──────── Stored data ────────

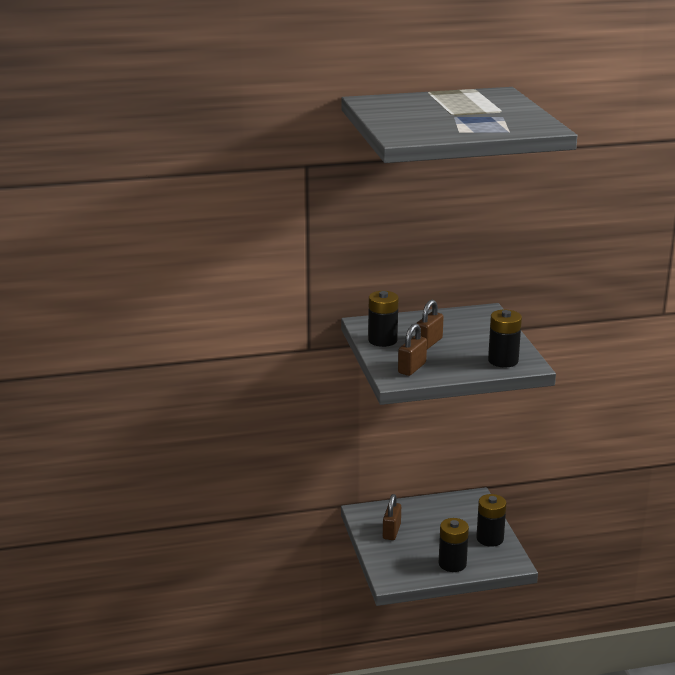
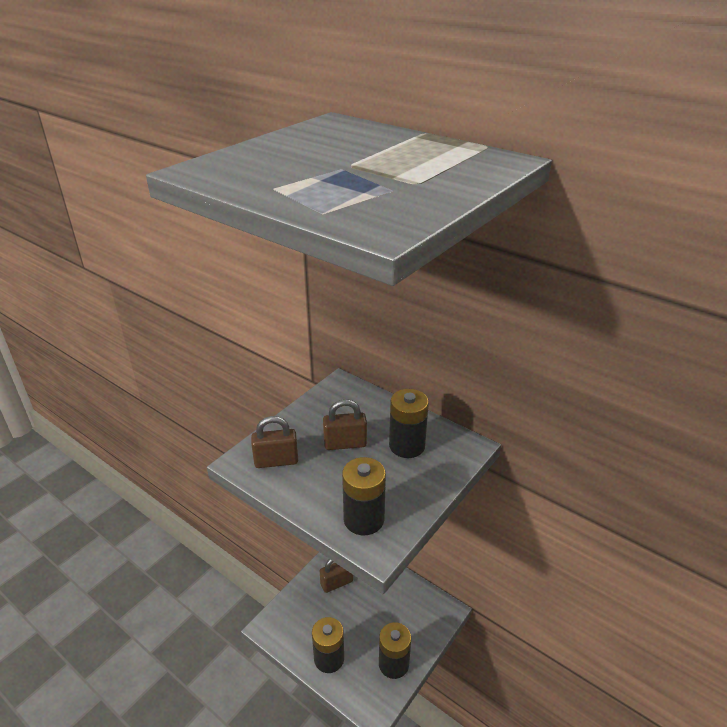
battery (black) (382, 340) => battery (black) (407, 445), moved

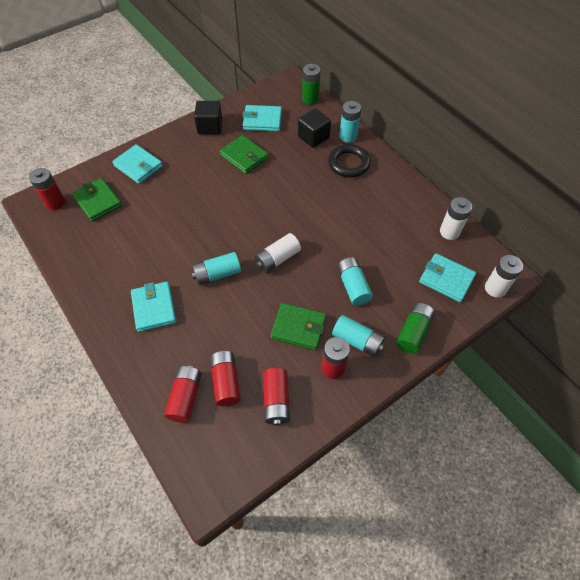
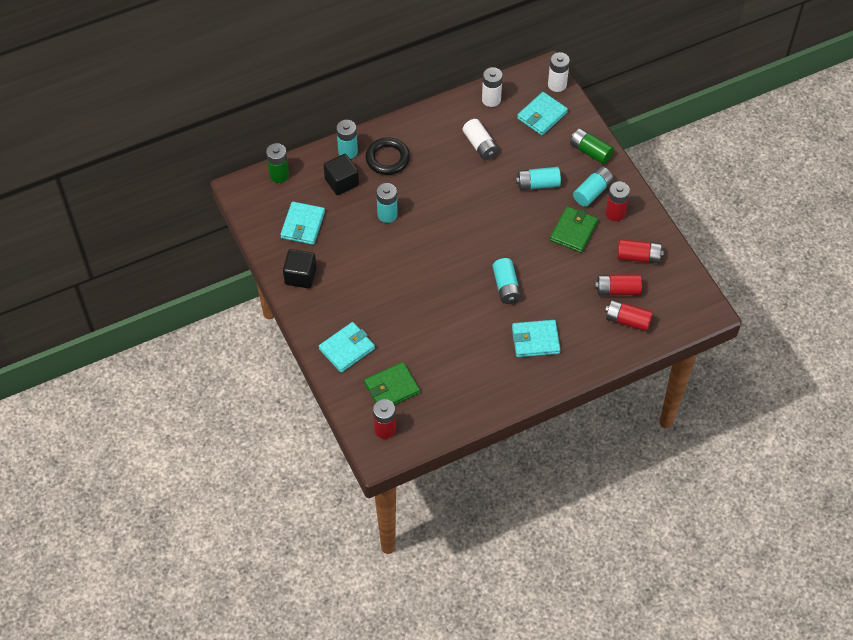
card wallet (green) (244, 156) => nothing
nothing => battery (teal) (387, 214)
battery (snow-white) (277, 259) => battery (snow-white) (480, 145), moved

────────

### What needs to be done
Set the whole listing down again unchanged, apart from the pictures, which are omitted.

### Result for this exercise
battery (black) (382, 340) => battery (black) (407, 445), moved

card wallet (green) (244, 156) => nothing
nothing => battery (teal) (387, 214)
battery (snow-white) (277, 259) => battery (snow-white) (480, 145), moved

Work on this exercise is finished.